[Object change descriptions]
↓↓↓
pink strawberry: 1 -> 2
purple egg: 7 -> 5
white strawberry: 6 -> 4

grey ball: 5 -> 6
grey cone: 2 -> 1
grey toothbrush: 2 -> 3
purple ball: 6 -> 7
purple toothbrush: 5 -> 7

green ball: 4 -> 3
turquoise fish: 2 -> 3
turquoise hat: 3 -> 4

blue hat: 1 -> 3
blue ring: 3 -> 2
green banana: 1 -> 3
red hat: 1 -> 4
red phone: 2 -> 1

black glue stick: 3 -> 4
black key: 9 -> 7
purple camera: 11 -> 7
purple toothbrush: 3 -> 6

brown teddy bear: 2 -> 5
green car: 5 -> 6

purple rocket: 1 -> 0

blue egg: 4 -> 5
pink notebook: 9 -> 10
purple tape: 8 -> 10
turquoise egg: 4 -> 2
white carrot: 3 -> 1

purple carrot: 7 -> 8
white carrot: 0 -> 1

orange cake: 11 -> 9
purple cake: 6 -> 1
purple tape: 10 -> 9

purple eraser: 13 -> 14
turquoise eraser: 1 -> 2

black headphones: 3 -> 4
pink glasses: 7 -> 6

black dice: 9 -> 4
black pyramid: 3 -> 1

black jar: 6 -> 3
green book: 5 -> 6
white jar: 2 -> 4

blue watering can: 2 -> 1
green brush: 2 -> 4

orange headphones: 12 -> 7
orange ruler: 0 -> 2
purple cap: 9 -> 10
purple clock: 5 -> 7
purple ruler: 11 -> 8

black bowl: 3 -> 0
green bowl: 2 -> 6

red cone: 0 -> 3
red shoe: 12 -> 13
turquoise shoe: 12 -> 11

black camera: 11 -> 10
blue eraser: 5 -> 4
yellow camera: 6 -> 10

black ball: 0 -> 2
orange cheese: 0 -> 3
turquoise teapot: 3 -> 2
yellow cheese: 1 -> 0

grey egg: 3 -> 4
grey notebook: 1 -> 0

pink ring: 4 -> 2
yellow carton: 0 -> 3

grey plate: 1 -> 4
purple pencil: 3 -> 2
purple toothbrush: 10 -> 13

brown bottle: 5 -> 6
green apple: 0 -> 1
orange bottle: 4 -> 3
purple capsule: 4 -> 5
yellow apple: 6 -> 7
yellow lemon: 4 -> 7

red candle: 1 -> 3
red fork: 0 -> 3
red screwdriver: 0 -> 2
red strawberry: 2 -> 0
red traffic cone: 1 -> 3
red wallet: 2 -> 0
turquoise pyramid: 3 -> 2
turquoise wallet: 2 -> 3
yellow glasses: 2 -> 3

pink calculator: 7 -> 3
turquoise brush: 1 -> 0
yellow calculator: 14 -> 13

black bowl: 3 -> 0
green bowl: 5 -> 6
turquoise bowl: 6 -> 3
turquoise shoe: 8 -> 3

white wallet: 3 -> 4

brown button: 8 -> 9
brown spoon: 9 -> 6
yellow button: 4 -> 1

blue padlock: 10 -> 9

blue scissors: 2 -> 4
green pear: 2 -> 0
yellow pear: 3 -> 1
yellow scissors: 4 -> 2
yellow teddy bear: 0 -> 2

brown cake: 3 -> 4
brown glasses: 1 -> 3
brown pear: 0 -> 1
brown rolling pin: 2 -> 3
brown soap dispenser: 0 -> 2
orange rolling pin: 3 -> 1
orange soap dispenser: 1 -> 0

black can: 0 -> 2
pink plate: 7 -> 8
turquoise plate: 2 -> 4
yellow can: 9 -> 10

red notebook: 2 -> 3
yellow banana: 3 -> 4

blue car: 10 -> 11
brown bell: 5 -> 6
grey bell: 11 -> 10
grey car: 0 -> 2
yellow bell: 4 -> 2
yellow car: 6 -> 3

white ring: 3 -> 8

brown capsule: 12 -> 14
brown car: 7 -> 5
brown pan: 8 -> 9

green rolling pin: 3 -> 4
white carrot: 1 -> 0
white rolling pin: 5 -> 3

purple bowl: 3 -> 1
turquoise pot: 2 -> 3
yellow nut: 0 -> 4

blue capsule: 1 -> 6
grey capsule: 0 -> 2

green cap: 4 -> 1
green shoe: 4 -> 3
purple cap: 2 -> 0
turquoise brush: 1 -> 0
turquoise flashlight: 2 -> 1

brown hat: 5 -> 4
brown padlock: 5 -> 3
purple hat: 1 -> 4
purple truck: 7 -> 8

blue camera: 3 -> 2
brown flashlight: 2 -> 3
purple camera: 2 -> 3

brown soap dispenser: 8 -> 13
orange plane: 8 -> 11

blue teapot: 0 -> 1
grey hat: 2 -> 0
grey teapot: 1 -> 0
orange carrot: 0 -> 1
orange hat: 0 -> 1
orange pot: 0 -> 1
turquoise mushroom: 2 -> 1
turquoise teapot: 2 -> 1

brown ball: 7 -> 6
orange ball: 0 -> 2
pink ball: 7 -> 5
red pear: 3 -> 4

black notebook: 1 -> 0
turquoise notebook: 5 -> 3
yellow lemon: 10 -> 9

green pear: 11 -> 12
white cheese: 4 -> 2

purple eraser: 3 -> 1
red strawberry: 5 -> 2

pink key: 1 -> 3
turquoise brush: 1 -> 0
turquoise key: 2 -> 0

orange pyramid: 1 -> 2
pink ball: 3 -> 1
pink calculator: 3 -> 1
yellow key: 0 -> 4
↑↑↑
- [Work instructions]:
Only a number is needed here: the count of lines above that hold the string "cheese".

- [Answer for the task]:
3